**SUPPLIED DATA:**
'''

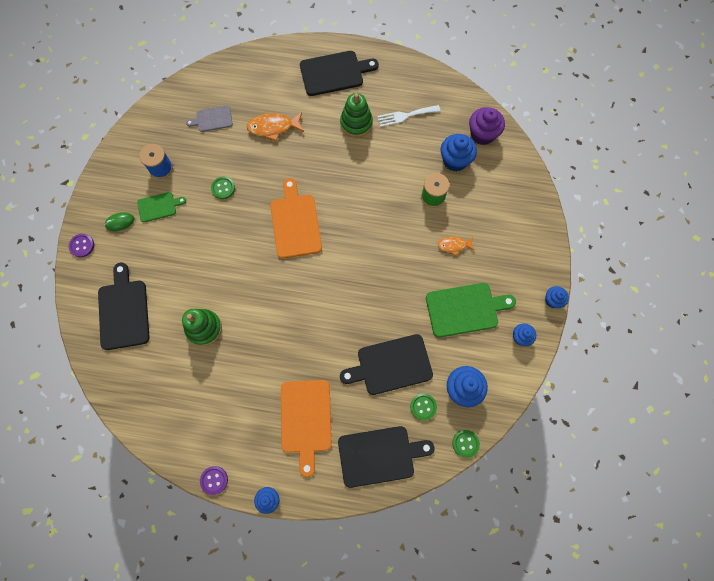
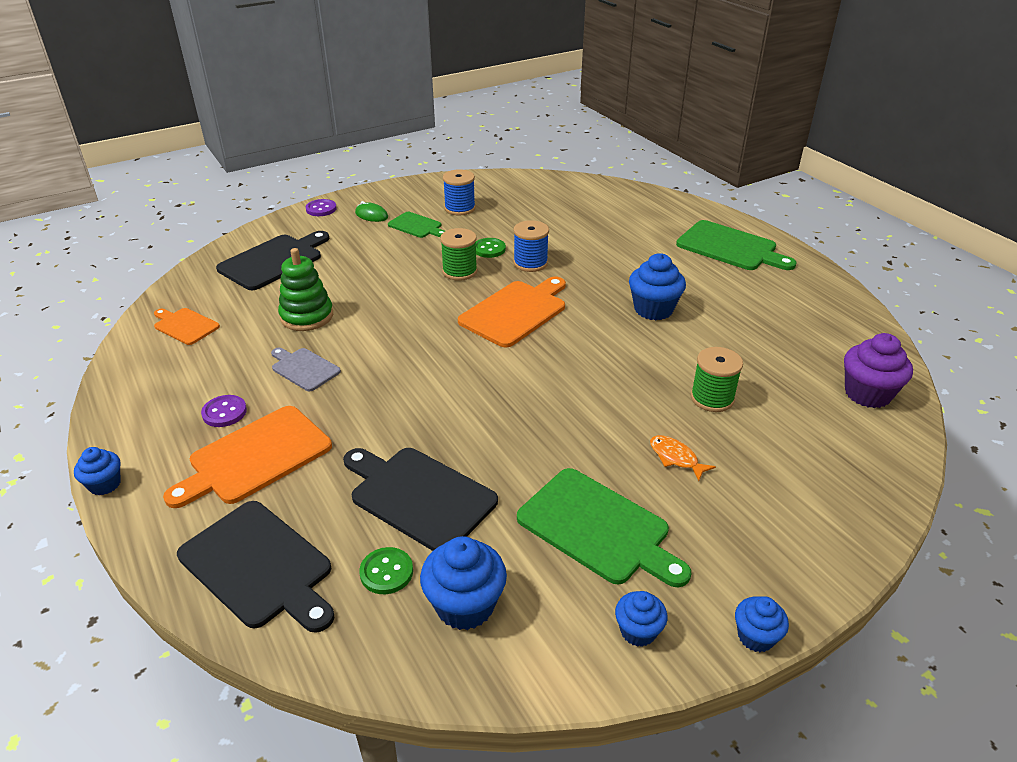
camera: 50 degrees right, 35 degrees down
(154, 398) = (185, 326): none -> orange cutting board
(212, 119) = (554, 208): grey cutting board -> grey cutting board (304, 368)
(214, 480) = (103, 422): purple button -> purple button (224, 412)
(231, 220) = (459, 271): none -> green spool
(257, 179) = (530, 263): none -> blue spool
(273, 127) = (604, 243): orange fish -> none
(334, 73) = (730, 247): black cutting board -> green cutting board
(356, 123) = (701, 290): green stacking toy -> none
(405, 116) = (773, 318): white fork -> none
(455, 160) = (790, 390): blue cupcake -> blue cupcake (653, 309)
(465, 443) = (370, 670): green button -> none

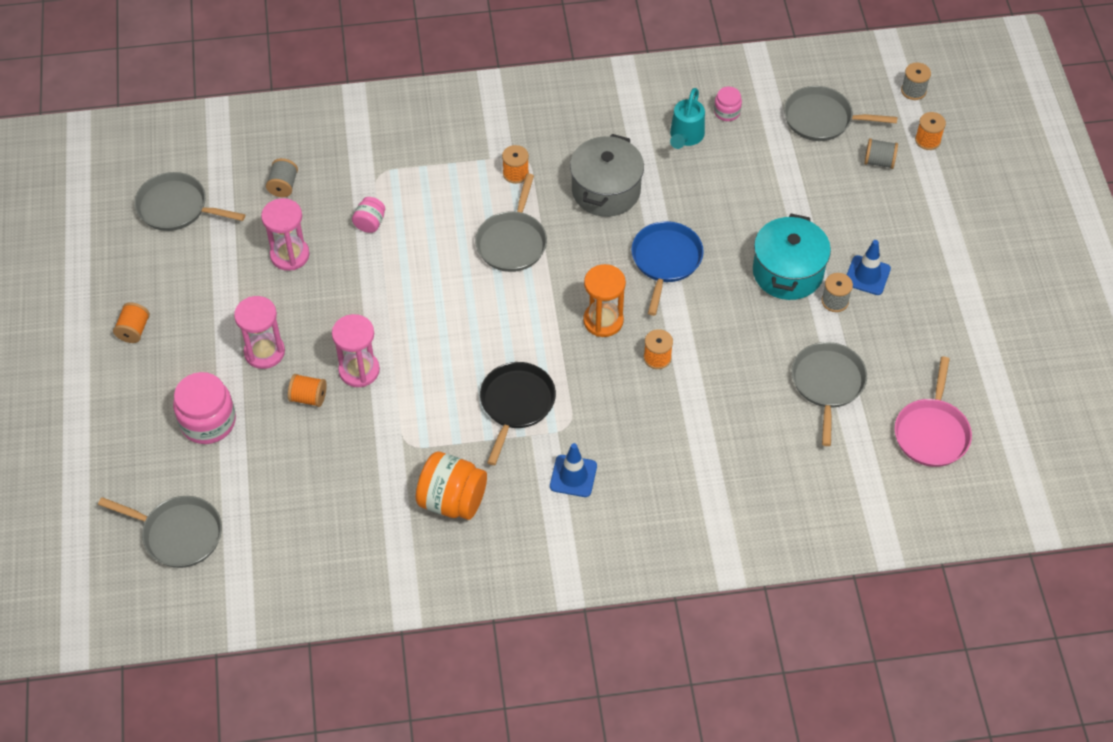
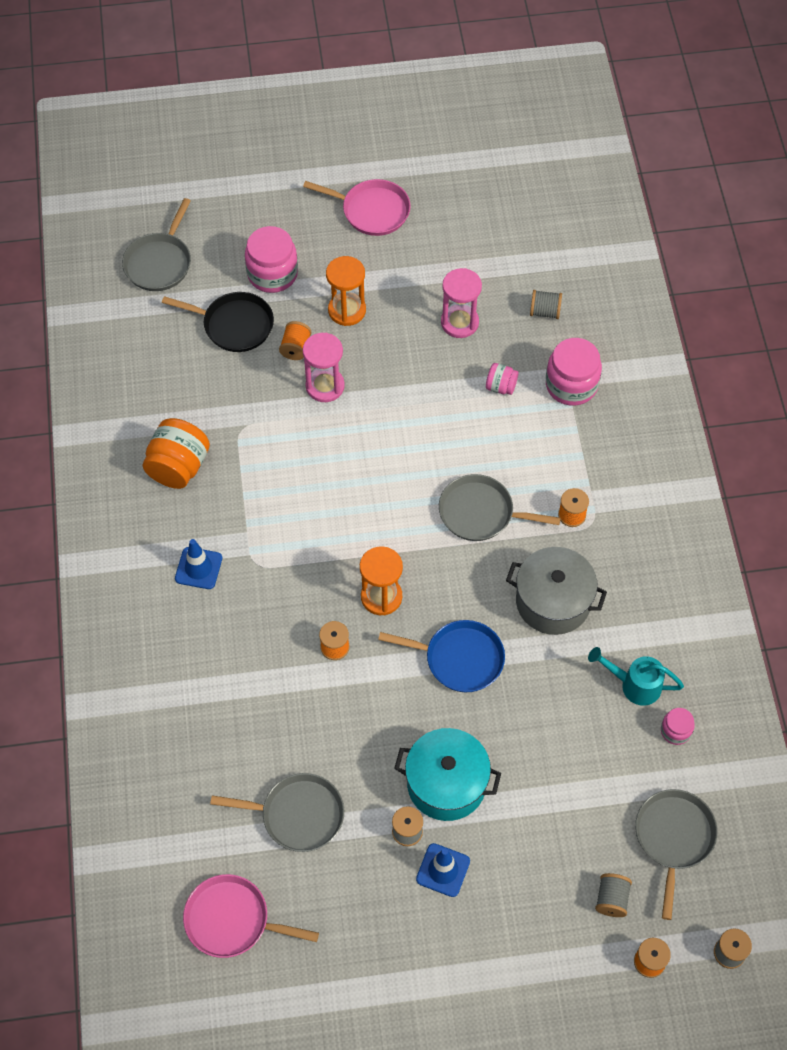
camera: 90 degrees right, 5 degrees up
(134, 330) = (372, 211): orange spool -> pink pan
(176, 207) = (514, 229): grey pan -> none
(264, 352) = (347, 310): pink hourglass -> orange hourglass
(372, 168) = (571, 385): none -> pink jar
(516, 404) = (283, 518): black pan -> black pan (234, 325)

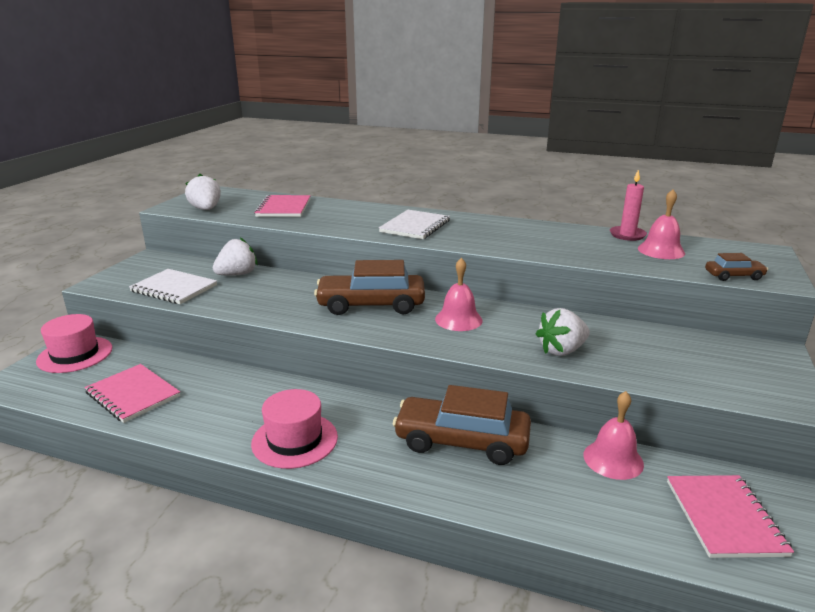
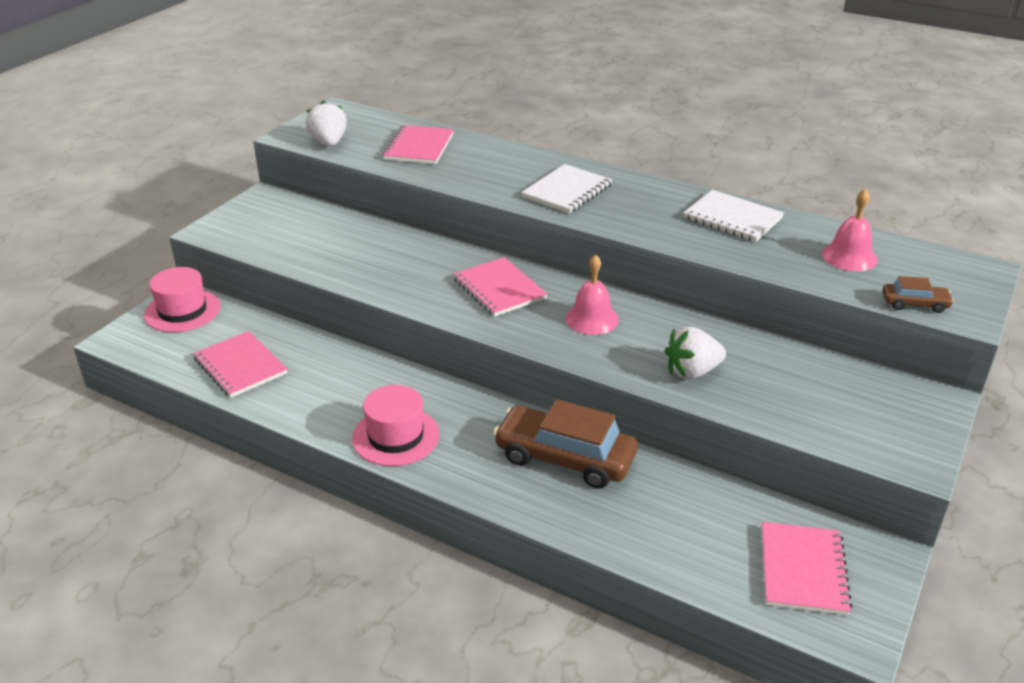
camera: 10 degrees right, 10 degrees up
(174, 288) = (287, 245): white notebook -> white notebook (732, 218)
(237, 274) = (358, 231): white strawberry -> none
(371, 305) = (499, 289): brown car -> pink notebook
(613, 459) = (716, 497): pink bell -> none
(627, 235) = (821, 227): pink candle -> none

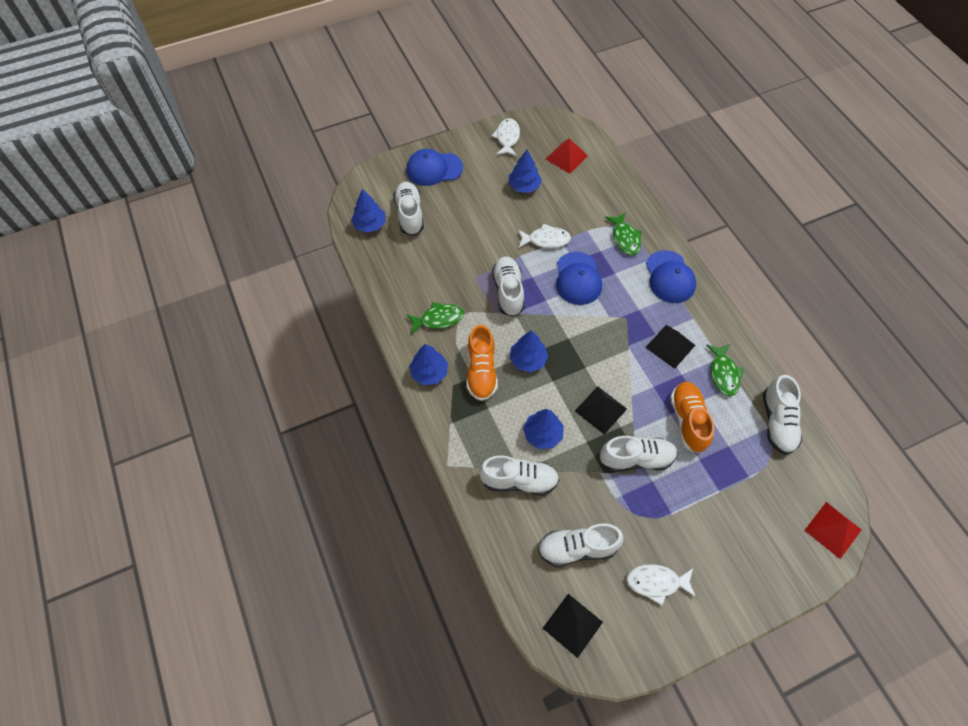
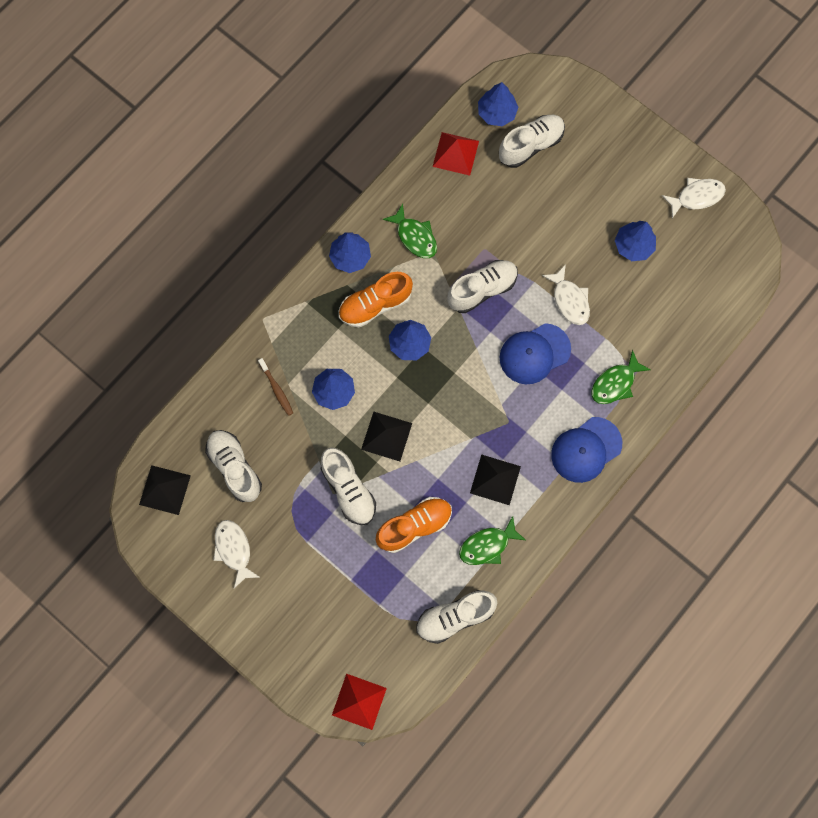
camera: 65 degrees right, 15 degrees up
(434, 169) = (607, 140): blue cap -> none
(519, 480) = (276, 389): white shoe -> brown toothbrush
(566, 157) = (702, 274): red pyramid -> red pyramid (455, 153)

'''

Check each line of the entries for the string "brown". Copy the lines that have it.

**ANSWER SPACE:**
(371, 305) = (499, 289): brown car -> pink notebook
(519, 480) = (276, 389): white shoe -> brown toothbrush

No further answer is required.